(Coordinate-based object records)
-- Opening Marker --
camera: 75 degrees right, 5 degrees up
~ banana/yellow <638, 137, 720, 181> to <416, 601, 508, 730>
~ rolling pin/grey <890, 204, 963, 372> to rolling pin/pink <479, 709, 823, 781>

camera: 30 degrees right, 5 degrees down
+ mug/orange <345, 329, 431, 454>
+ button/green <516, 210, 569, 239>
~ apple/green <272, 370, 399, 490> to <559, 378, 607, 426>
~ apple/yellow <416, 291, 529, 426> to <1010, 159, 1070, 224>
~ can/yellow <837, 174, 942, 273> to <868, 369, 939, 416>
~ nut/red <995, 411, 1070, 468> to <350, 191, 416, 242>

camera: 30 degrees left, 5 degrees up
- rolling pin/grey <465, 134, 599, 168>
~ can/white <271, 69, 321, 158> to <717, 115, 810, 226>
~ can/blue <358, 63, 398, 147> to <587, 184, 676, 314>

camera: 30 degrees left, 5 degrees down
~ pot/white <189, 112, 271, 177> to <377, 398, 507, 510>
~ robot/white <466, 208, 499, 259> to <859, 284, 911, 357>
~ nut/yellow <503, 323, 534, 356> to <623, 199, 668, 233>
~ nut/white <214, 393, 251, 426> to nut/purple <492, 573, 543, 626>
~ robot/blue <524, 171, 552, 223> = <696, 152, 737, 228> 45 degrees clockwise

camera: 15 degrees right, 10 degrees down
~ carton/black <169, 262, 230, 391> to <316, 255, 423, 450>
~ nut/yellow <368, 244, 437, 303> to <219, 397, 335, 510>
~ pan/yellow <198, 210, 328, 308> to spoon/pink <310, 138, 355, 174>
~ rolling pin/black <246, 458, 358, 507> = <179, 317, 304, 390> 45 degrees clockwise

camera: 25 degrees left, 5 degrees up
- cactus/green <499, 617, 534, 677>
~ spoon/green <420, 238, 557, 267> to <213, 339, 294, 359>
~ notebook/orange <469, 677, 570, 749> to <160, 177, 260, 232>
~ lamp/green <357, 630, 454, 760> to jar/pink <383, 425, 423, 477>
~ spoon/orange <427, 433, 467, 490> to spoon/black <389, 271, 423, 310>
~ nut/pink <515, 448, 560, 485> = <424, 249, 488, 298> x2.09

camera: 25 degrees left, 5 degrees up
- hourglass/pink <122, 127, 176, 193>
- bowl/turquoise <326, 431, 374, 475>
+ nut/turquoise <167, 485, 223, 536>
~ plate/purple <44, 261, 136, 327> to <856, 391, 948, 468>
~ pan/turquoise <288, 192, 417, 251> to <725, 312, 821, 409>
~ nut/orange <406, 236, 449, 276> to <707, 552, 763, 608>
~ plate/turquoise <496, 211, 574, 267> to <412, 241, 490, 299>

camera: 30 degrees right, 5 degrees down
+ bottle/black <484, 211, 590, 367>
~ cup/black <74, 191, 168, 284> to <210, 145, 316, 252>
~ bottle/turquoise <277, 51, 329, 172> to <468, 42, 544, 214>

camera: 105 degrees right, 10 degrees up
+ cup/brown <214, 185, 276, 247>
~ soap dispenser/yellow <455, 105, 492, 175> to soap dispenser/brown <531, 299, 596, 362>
-- Closing Marker --
### Your task:
From the first line to the last, reproduce the data above exactly.

### Expected answer:
camera: 75 degrees right, 5 degrees up
~ banana/yellow <638, 137, 720, 181> to <416, 601, 508, 730>
~ rolling pin/grey <890, 204, 963, 372> to rolling pin/pink <479, 709, 823, 781>

camera: 30 degrees right, 5 degrees down
+ mug/orange <345, 329, 431, 454>
+ button/green <516, 210, 569, 239>
~ apple/green <272, 370, 399, 490> to <559, 378, 607, 426>
~ apple/yellow <416, 291, 529, 426> to <1010, 159, 1070, 224>
~ can/yellow <837, 174, 942, 273> to <868, 369, 939, 416>
~ nut/red <995, 411, 1070, 468> to <350, 191, 416, 242>

camera: 30 degrees left, 5 degrees up
- rolling pin/grey <465, 134, 599, 168>
~ can/white <271, 69, 321, 158> to <717, 115, 810, 226>
~ can/blue <358, 63, 398, 147> to <587, 184, 676, 314>

camera: 30 degrees left, 5 degrees down
~ pot/white <189, 112, 271, 177> to <377, 398, 507, 510>
~ robot/white <466, 208, 499, 259> to <859, 284, 911, 357>
~ nut/yellow <503, 323, 534, 356> to <623, 199, 668, 233>
~ nut/white <214, 393, 251, 426> to nut/purple <492, 573, 543, 626>
~ robot/blue <524, 171, 552, 223> = <696, 152, 737, 228> 45 degrees clockwise

camera: 15 degrees right, 10 degrees down
~ carton/black <169, 262, 230, 391> to <316, 255, 423, 450>
~ nut/yellow <368, 244, 437, 303> to <219, 397, 335, 510>
~ pan/yellow <198, 210, 328, 308> to spoon/pink <310, 138, 355, 174>
~ rolling pin/black <246, 458, 358, 507> = <179, 317, 304, 390> 45 degrees clockwise

camera: 25 degrees left, 5 degrees up
- cactus/green <499, 617, 534, 677>
~ spoon/green <420, 238, 557, 267> to <213, 339, 294, 359>
~ notebook/orange <469, 677, 570, 749> to <160, 177, 260, 232>
~ lamp/green <357, 630, 454, 760> to jar/pink <383, 425, 423, 477>
~ spoon/orange <427, 433, 467, 490> to spoon/black <389, 271, 423, 310>
~ nut/pink <515, 448, 560, 485> = <424, 249, 488, 298> x2.09

camera: 25 degrees left, 5 degrees up
- hourglass/pink <122, 127, 176, 193>
- bowl/turquoise <326, 431, 374, 475>
+ nut/turquoise <167, 485, 223, 536>
~ plate/purple <44, 261, 136, 327> to <856, 391, 948, 468>
~ pan/turquoise <288, 192, 417, 251> to <725, 312, 821, 409>
~ nut/orange <406, 236, 449, 276> to <707, 552, 763, 608>
~ plate/turquoise <496, 211, 574, 267> to <412, 241, 490, 299>

camera: 30 degrees right, 5 degrees down
+ bottle/black <484, 211, 590, 367>
~ cup/black <74, 191, 168, 284> to <210, 145, 316, 252>
~ bottle/turquoise <277, 51, 329, 172> to <468, 42, 544, 214>

camera: 105 degrees right, 10 degrees up
+ cup/brown <214, 185, 276, 247>
~ soap dispenser/yellow <455, 105, 492, 175> to soap dispenser/brown <531, 299, 596, 362>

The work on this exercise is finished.